Scene comparison data:

◆ ◆ ◆ ◆ ◆ ◆ ◆

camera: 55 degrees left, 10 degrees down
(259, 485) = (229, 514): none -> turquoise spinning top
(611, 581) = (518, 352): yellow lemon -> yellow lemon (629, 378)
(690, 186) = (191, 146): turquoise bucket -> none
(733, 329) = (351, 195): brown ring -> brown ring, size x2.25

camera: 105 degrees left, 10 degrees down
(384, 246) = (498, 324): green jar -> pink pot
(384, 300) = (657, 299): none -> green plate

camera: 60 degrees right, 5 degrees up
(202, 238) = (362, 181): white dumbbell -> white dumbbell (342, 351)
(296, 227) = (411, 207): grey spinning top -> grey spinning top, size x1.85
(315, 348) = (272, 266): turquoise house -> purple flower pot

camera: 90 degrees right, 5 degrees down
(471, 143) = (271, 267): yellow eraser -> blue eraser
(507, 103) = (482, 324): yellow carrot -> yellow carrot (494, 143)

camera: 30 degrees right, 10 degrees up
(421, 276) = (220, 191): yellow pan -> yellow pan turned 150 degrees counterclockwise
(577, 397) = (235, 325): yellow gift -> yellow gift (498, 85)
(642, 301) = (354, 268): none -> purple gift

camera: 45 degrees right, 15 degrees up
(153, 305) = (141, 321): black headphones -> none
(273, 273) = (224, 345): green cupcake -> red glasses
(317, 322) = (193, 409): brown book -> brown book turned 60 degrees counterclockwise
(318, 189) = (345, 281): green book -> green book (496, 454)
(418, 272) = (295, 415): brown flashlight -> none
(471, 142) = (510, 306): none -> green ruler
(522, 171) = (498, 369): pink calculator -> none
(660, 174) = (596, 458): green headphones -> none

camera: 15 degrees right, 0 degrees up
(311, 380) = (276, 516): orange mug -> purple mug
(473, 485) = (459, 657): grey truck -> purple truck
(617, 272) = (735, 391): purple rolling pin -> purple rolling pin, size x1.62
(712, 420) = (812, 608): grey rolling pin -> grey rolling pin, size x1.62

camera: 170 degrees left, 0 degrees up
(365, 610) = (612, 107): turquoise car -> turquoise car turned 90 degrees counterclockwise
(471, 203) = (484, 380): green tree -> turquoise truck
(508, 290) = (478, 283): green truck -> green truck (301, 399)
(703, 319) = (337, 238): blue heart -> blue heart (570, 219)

◆ ◆ ◆ ◆ ◆ ◆ ◆

What you are asked to do: Your response should consist of the data above, duplicated exactly.

Answer to the exercise:
camera: 55 degrees left, 10 degrees down
(259, 485) = (229, 514): none -> turquoise spinning top
(611, 581) = (518, 352): yellow lemon -> yellow lemon (629, 378)
(690, 186) = (191, 146): turquoise bucket -> none
(733, 329) = (351, 195): brown ring -> brown ring, size x2.25

camera: 105 degrees left, 10 degrees down
(384, 246) = (498, 324): green jar -> pink pot
(384, 300) = (657, 299): none -> green plate

camera: 60 degrees right, 5 degrees up
(202, 238) = (362, 181): white dumbbell -> white dumbbell (342, 351)
(296, 227) = (411, 207): grey spinning top -> grey spinning top, size x1.85
(315, 348) = (272, 266): turquoise house -> purple flower pot

camera: 90 degrees right, 5 degrees down
(471, 143) = (271, 267): yellow eraser -> blue eraser
(507, 103) = (482, 324): yellow carrot -> yellow carrot (494, 143)

camera: 30 degrees right, 10 degrees up
(421, 276) = (220, 191): yellow pan -> yellow pan turned 150 degrees counterclockwise
(577, 397) = (235, 325): yellow gift -> yellow gift (498, 85)
(642, 301) = (354, 268): none -> purple gift

camera: 45 degrees right, 15 degrees up
(153, 305) = (141, 321): black headphones -> none
(273, 273) = (224, 345): green cupcake -> red glasses
(317, 322) = (193, 409): brown book -> brown book turned 60 degrees counterclockwise
(318, 189) = (345, 281): green book -> green book (496, 454)
(418, 272) = (295, 415): brown flashlight -> none
(471, 142) = (510, 306): none -> green ruler
(522, 171) = (498, 369): pink calculator -> none
(660, 174) = (596, 458): green headphones -> none

camera: 15 degrees right, 0 degrees up
(311, 380) = (276, 516): orange mug -> purple mug
(473, 485) = (459, 657): grey truck -> purple truck
(617, 272) = (735, 391): purple rolling pin -> purple rolling pin, size x1.62
(712, 420) = (812, 608): grey rolling pin -> grey rolling pin, size x1.62

camera: 170 degrees left, 0 degrees up
(365, 610) = (612, 107): turquoise car -> turquoise car turned 90 degrees counterclockwise
(471, 203) = (484, 380): green tree -> turquoise truck
(508, 290) = (478, 283): green truck -> green truck (301, 399)
(703, 319) = (337, 238): blue heart -> blue heart (570, 219)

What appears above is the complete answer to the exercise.